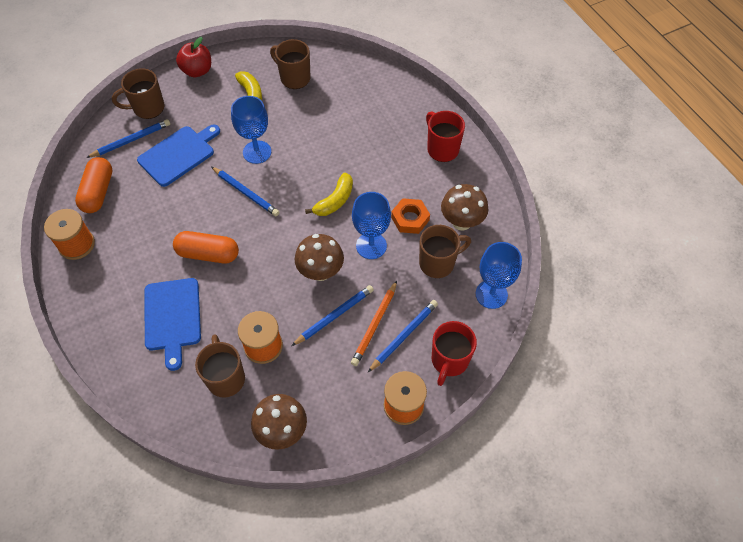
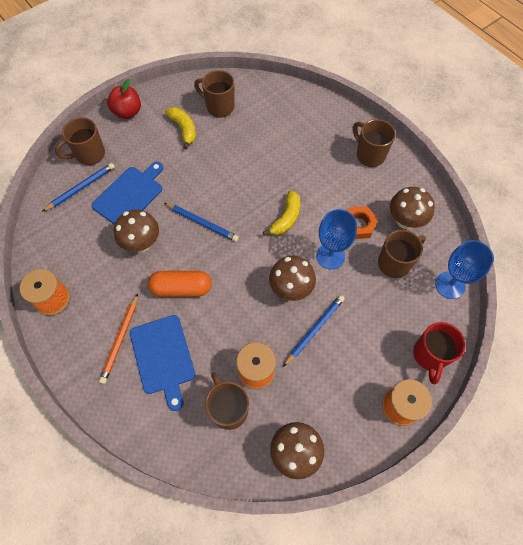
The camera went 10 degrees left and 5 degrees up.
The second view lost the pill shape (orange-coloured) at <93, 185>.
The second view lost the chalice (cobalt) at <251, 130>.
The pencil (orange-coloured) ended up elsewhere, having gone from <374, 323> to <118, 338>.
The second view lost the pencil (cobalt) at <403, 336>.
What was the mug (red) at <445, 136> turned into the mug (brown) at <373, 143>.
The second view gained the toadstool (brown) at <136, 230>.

◆ **About this exercise**
Quote the data above in full and without alteration; skip the pictures.

◆ **Solution to this task**
The camera went 10 degrees left and 5 degrees up.
The second view lost the pill shape (orange-coloured) at <93, 185>.
The second view lost the chalice (cobalt) at <251, 130>.
The pencil (orange-coloured) ended up elsewhere, having gone from <374, 323> to <118, 338>.
The second view lost the pencil (cobalt) at <403, 336>.
What was the mug (red) at <445, 136> turned into the mug (brown) at <373, 143>.
The second view gained the toadstool (brown) at <136, 230>.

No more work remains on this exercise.